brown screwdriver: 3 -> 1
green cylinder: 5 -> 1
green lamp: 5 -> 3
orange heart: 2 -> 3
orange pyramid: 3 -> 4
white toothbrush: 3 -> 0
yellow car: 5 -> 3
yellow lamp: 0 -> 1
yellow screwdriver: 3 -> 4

--

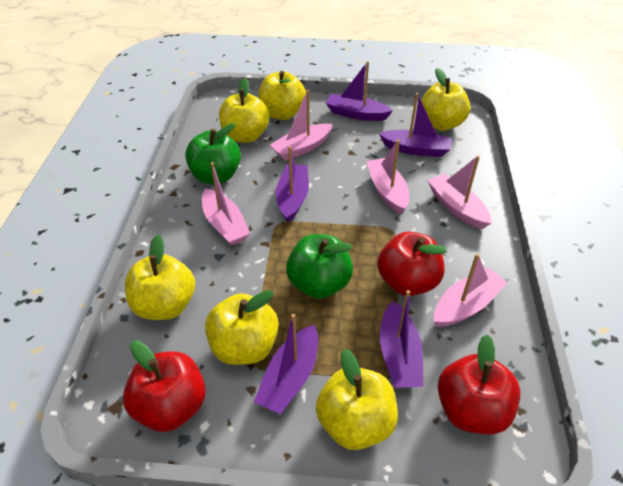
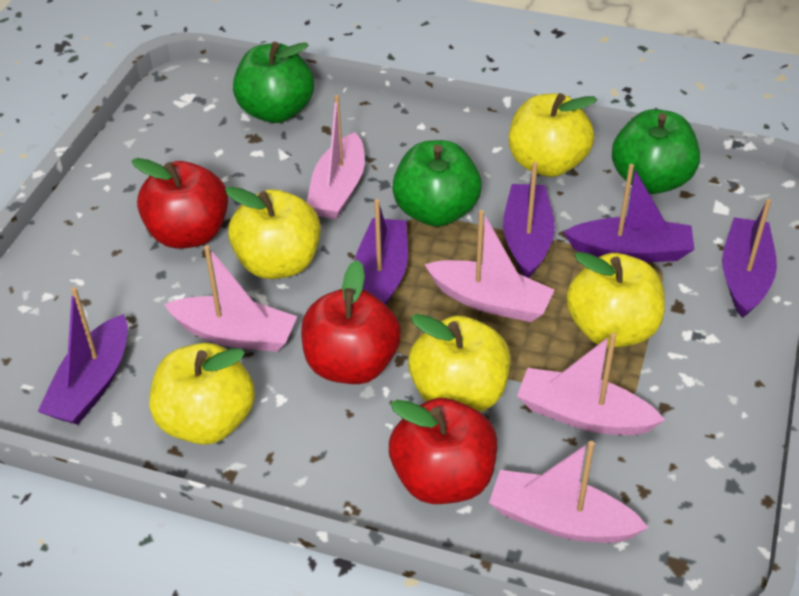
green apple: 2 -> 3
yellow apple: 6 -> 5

* * *

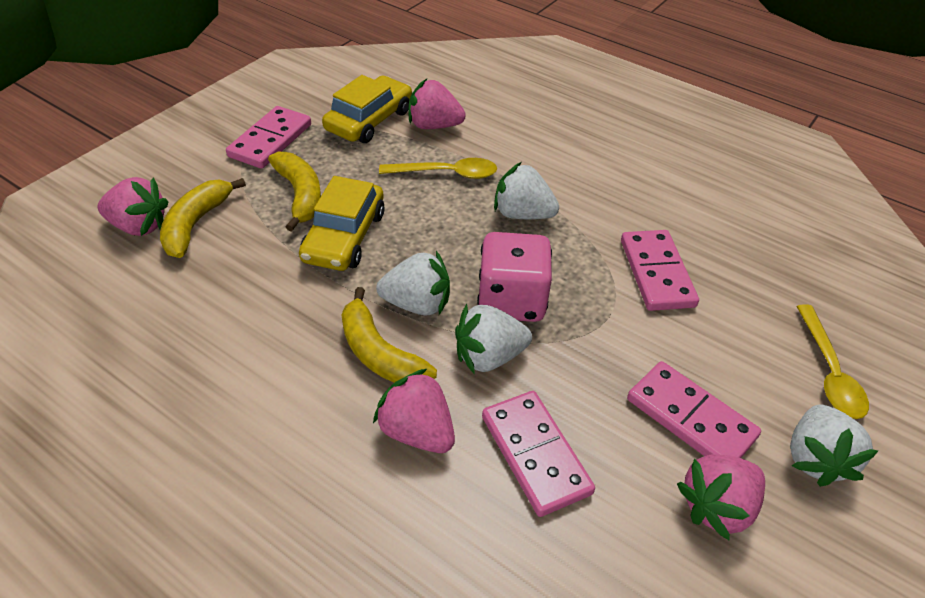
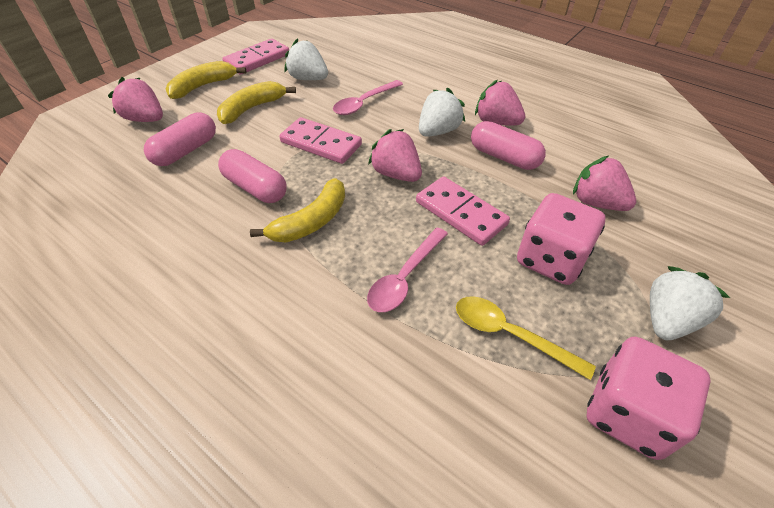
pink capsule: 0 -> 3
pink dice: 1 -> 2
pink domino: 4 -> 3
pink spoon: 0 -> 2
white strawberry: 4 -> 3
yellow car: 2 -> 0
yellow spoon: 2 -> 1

== Task directions ==
Taking the entries above, print exactly the lines starting at the line with "white strawberry: 4 -> 3" and ending at the line with "yellow spoon: 2 -> 1", both included.

== Expected answer ==
white strawberry: 4 -> 3
yellow car: 2 -> 0
yellow spoon: 2 -> 1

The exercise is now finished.